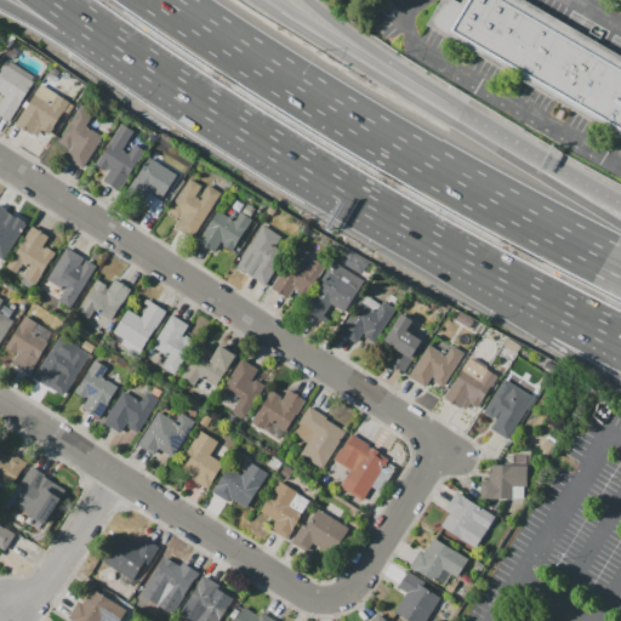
[(620,137),(428,27),(442,0),(453,0),(461,5),(463,0),(523,0),(620,56),(620,137)]
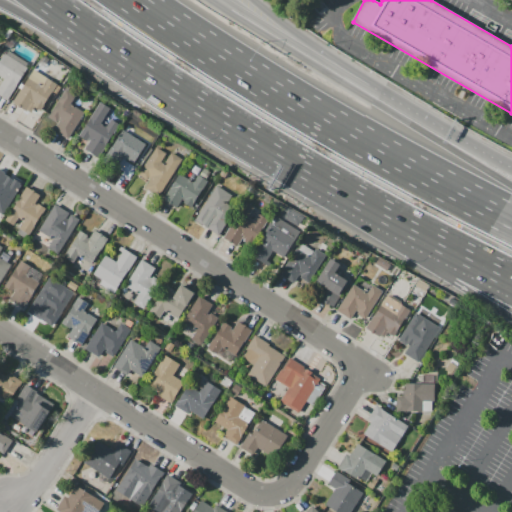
[(0,76),(0,60),(5,53),(6,54),(9,50),(28,63),(26,66),(28,68),(7,100),(0,95),(0,84),(4,79),(0,76)]
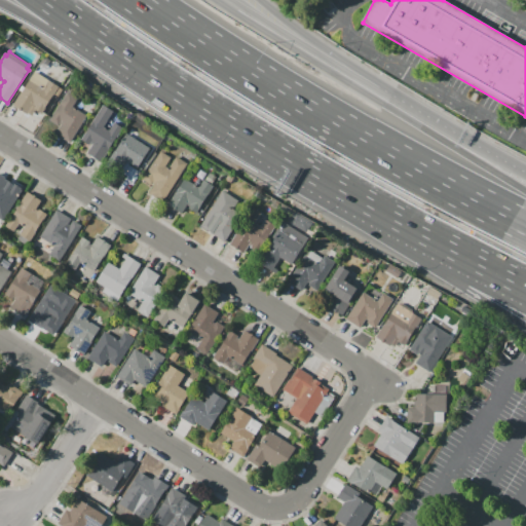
[(13,105),(35,72),(59,86),(41,113),(35,110),(32,115),(29,113),(28,114),(13,105)]
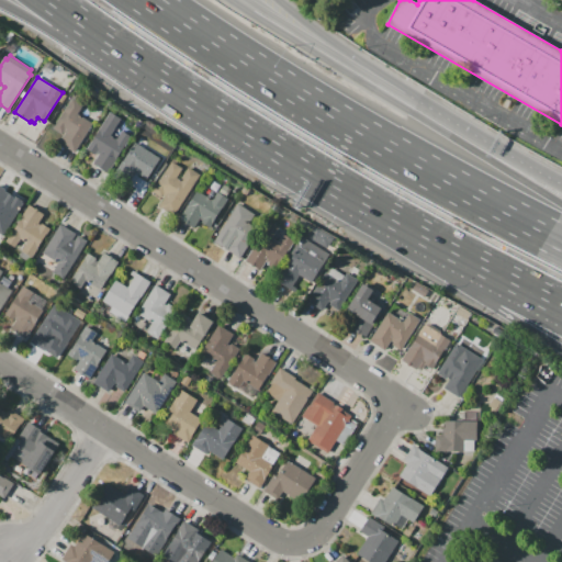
[(54,128),(72,99),(83,105),(77,114),(92,124),(75,153),(59,143),(66,132),(64,131),(62,134),(54,128)]
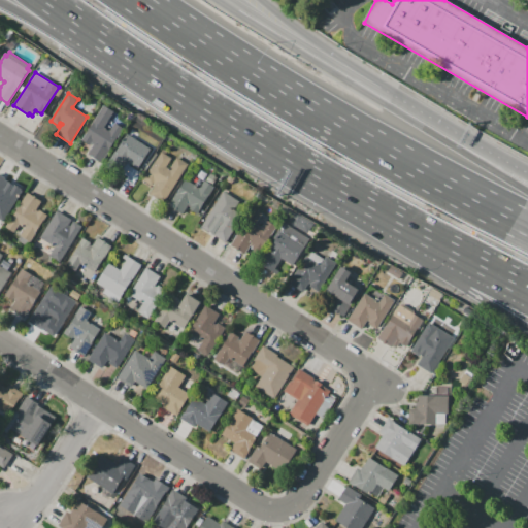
[(81,140),(99,113),(108,120),(103,127),(109,131),(114,123),(123,128),(101,162),(88,154),(94,143),(92,142),(90,145),(81,140)]
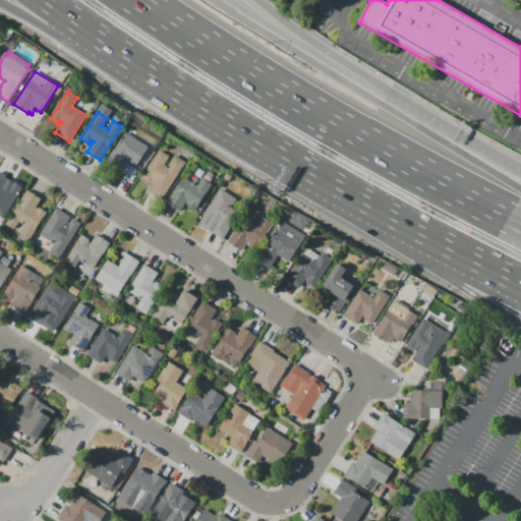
[(125,132),(149,147),(136,166),(126,160),(120,168),(107,160),(125,132)]
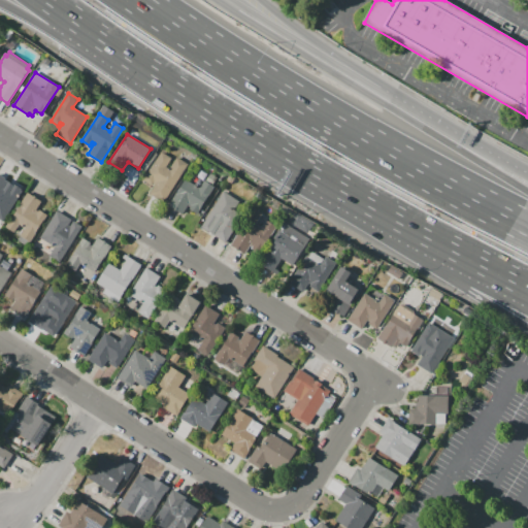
[(143,180),(161,152),(171,158),(166,167),(169,169),(176,157),(189,164),(164,203),(150,194),(156,184),(154,182),(151,186),(143,180)]
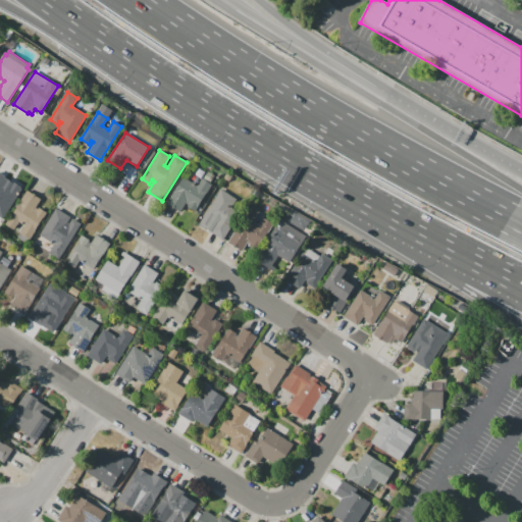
[(167,203),(184,177),(197,186),(202,178),(211,185),(195,211),(188,206),(190,203),(187,201),(180,211),(167,203)]
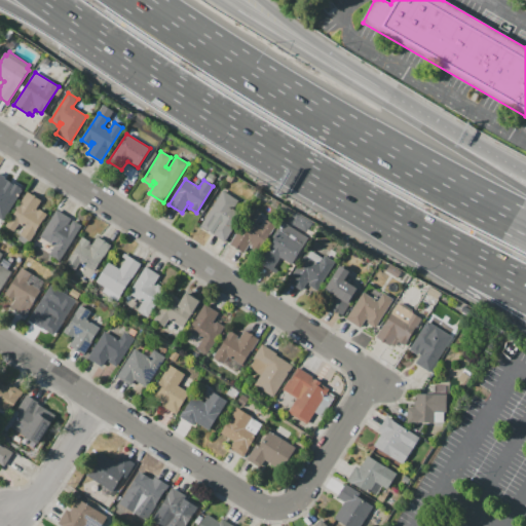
[(225,241),(211,232),(212,231),(209,229),(208,230),(200,225),(223,190),(238,200),(233,210),(241,215),(225,241)]
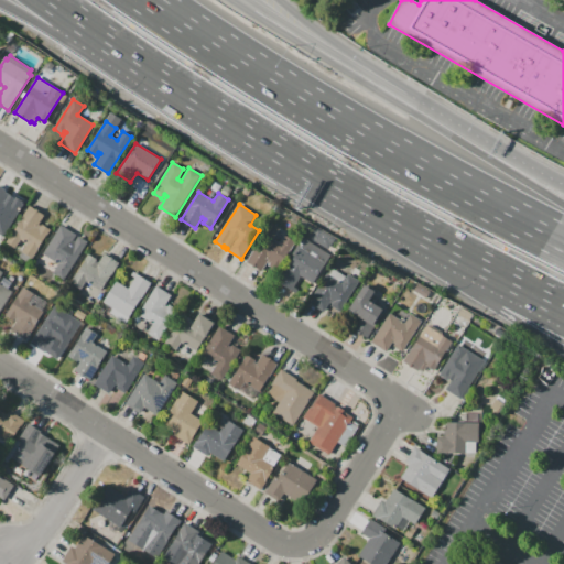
[(7,242),(30,206),(44,215),(39,225),(41,226),(42,225),(50,229),(32,258),(22,251),(26,243),(20,239),(14,248),(7,242)]
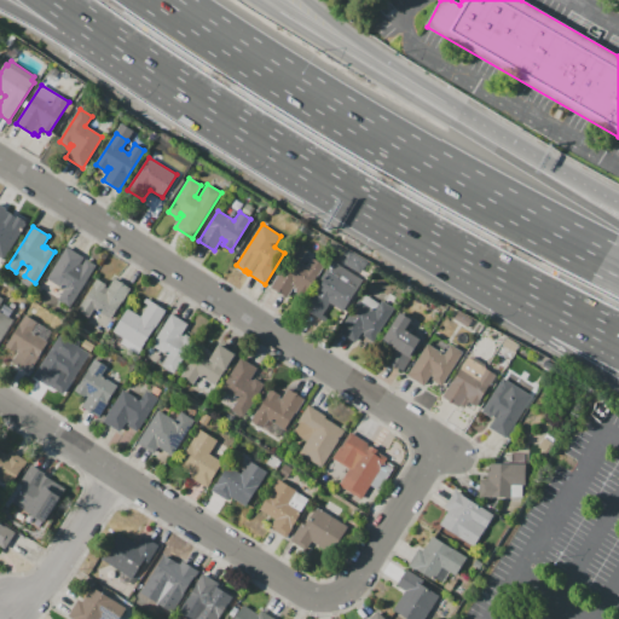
[(0,255),(0,227),(15,237),(3,258),(0,255)]
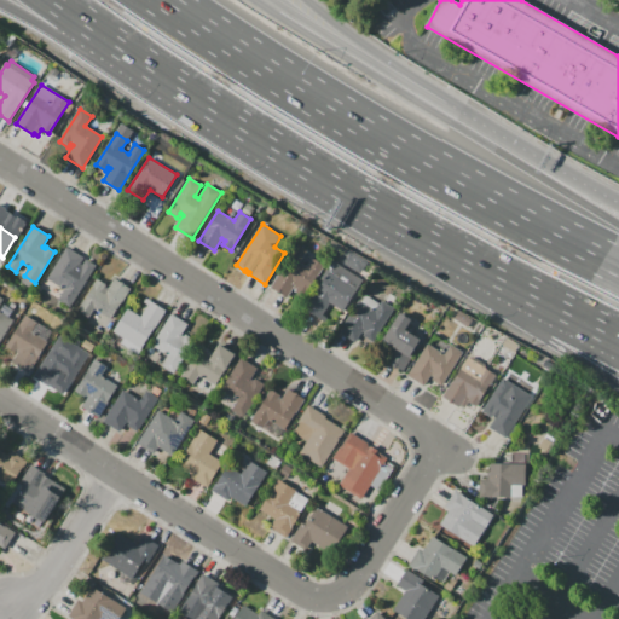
[(271,287),(299,246),(307,250),(300,262),(307,267),(312,259),(324,266),(305,296),(295,291),(298,287),(294,285),(287,296),(271,287)]
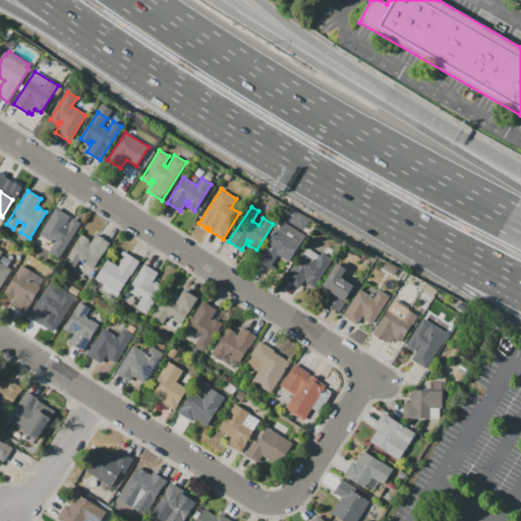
[(40,235),(56,208),(70,217),(67,222),(69,223),(72,218),(80,223),(59,257),(49,251),(54,243),(52,242),(54,240),(52,239),(50,241),(40,235)]
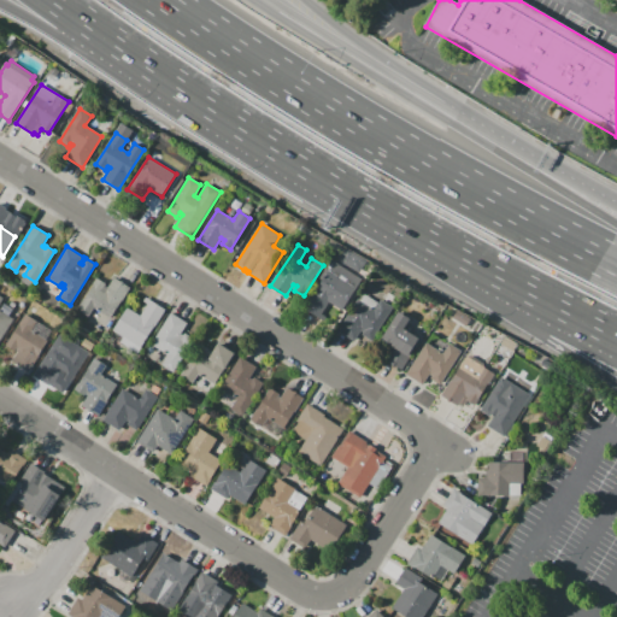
[(359,272),(339,260),(346,250),(365,260),(359,272)]
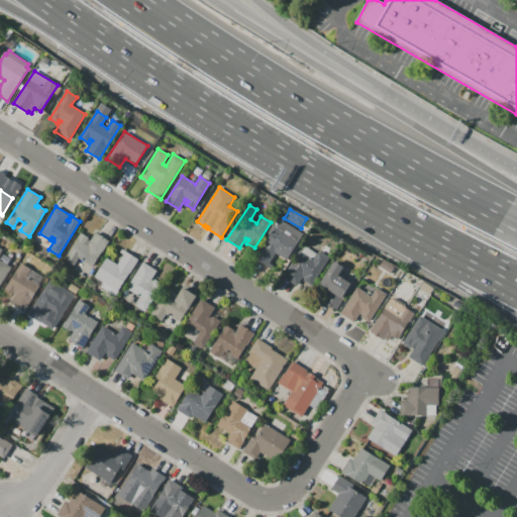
[(286,260),(276,252),(267,266),(255,259),(280,219),(302,234),(286,260)]
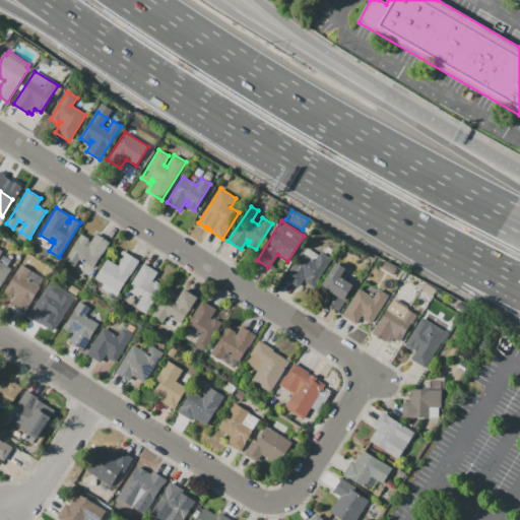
[(81,234),(89,240),(88,241),(90,242),(95,234),(110,243),(93,268),(78,259),(74,266),(64,260),(81,234)]
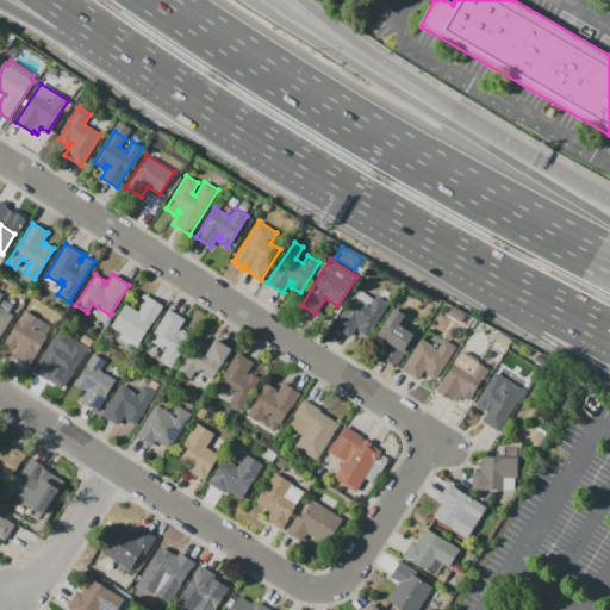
[(334,327),(353,296),(355,297),(360,291),(374,299),(377,296),(388,303),(367,336),(358,330),(361,325),(359,324),(350,337),(334,327)]
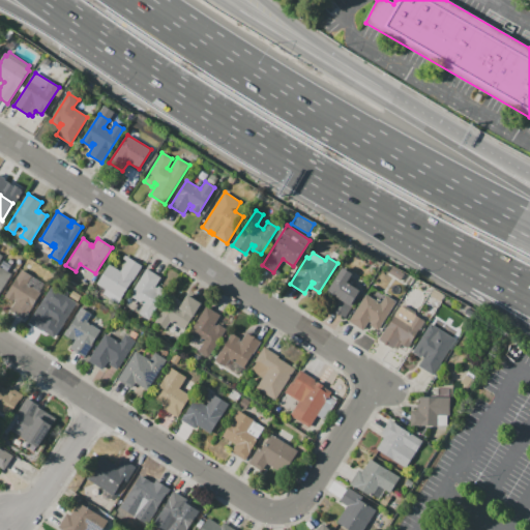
[(0,254),(3,257),(0,261),(0,265),(3,261),(11,265),(7,271),(11,274),(0,292),(0,254)]
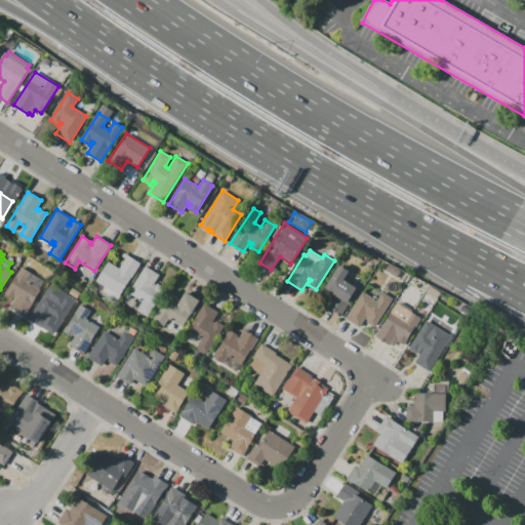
[(108,261),(119,269),(127,255),(139,263),(119,296),(95,281),(108,261)]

### What is being asked
Write the lines above out again exactly, without any of their pictures.

### Output of the exercise
[(620,137),(428,27),(442,0),(453,0),(461,5),(463,0),(523,0),(620,56),(620,137)]
[(0,76),(0,60),(5,53),(6,54),(9,50),(28,63),(26,66),(28,68),(7,100),(0,95),(0,84),(4,79),(0,76)]
[(13,105),(35,72),(59,86),(41,113),(35,110),(32,115),(29,113),(28,114),(13,105)]
[(54,128),(72,99),(83,105),(77,114),(92,124),(75,153),(59,143),(66,132),(64,131),(62,134),(54,128)]
[(81,140),(99,113),(108,120),(103,127),(109,131),(114,123),(123,128),(101,162),(88,154),(94,143),(92,142),(90,145),(81,140)]
[(125,132),(149,147),(136,166),(126,160),(120,168),(107,160),(125,132)]
[(143,180),(161,152),(171,158),(166,167),(169,169),(176,157),(189,164),(164,203),(150,194),(156,184),(154,182),(151,186),(143,180)]
[(167,203),(184,177),(197,186),(202,178),(211,185),(195,211),(188,206),(190,203),(187,201),(180,211),(167,203)]
[(225,241),(211,232),(212,231),(209,229),(208,230),(200,225),(223,190),(238,200),(233,210),(241,215),(225,241)]
[(7,242),(30,206),(44,215),(39,225),(41,226),(42,225),(50,229),(32,258),(22,251),(26,243),(20,239),(14,248),(7,242)]
[(0,255),(0,227),(15,237),(3,258),(0,255)]
[(271,287),(299,246),(307,250),(300,262),(307,267),(312,259),(324,266),(305,296),(295,291),(298,287),(294,285),(287,296),(271,287)]
[(40,235),(56,208),(70,217),(67,222),(69,223),(72,218),(80,223),(59,257),(49,251),(54,243),(52,242),(54,240),(52,239),(50,241),(40,235)]
[(359,272),(339,260),(346,250),(365,260),(359,272)]
[(286,260),(276,252),(267,266),(255,259),(280,219),(302,234),(286,260)]
[(81,234),(89,240),(88,241),(90,242),(95,234),(110,243),(93,268),(78,259),(74,266),(64,260),(81,234)]
[(334,327),(353,296),(355,297),(360,291),(374,299),(377,296),(388,303),(367,336),(358,330),(361,325),(359,324),(350,337),(334,327)]
[(0,254),(3,257),(0,261),(0,265),(3,261),(11,265),(7,271),(11,274),(0,292),(0,254)]
[(108,261),(119,269),(127,255),(139,263),(119,296),(95,281),(108,261)]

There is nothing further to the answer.